= Data excerpts =

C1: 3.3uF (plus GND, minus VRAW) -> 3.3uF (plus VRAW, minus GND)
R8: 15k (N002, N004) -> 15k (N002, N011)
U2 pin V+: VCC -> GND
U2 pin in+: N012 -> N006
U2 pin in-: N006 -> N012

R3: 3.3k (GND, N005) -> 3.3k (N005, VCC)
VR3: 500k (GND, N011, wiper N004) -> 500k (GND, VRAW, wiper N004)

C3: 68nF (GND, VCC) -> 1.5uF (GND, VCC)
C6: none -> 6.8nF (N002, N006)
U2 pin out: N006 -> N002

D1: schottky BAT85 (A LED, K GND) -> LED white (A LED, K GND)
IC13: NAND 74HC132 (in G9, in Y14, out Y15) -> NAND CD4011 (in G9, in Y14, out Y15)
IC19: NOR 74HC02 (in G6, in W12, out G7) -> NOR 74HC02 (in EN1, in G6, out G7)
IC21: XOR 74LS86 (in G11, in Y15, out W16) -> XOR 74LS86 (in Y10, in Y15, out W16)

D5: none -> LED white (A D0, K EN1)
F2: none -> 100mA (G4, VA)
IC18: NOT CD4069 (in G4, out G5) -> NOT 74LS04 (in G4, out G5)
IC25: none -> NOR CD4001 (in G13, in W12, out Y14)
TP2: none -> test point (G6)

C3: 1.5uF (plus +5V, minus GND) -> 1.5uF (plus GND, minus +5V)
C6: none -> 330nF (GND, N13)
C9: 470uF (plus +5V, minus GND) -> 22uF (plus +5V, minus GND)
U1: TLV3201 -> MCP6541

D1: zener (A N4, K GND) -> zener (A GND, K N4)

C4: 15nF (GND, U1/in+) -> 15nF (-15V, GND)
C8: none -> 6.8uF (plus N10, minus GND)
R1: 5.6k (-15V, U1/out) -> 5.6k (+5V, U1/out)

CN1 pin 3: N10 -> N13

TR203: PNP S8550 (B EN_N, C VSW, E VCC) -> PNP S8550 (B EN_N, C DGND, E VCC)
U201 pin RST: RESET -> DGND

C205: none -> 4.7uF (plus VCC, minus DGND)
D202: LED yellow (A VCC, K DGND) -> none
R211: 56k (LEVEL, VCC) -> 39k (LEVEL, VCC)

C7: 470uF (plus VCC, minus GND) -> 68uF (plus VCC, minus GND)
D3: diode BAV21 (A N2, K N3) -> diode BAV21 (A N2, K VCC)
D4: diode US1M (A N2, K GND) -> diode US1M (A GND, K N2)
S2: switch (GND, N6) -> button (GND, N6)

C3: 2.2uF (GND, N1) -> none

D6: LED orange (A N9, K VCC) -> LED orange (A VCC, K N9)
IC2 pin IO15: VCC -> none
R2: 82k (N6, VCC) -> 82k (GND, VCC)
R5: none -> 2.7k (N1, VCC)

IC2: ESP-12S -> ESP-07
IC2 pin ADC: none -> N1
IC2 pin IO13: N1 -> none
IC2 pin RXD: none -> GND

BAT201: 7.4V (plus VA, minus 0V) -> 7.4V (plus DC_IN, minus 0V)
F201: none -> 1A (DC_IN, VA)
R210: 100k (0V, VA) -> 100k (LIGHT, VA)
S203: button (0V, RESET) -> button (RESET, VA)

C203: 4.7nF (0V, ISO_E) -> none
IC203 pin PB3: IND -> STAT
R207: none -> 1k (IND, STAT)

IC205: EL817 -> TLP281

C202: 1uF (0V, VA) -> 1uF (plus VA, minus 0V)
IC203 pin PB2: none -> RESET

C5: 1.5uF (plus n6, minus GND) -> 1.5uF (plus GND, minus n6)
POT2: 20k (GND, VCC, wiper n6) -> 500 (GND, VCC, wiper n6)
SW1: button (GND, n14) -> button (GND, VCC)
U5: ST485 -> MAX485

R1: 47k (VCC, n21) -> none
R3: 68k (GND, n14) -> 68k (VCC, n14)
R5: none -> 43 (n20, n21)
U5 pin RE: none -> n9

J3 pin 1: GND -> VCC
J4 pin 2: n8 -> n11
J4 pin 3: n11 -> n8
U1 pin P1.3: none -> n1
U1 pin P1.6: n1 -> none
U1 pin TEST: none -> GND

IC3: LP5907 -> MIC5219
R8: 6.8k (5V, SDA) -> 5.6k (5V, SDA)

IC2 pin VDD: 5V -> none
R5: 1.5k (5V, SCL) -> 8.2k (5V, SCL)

= What the exercise asks =
Lines with the word "RESET": report how many there are in the entries, as a bare number.

= Task response =
3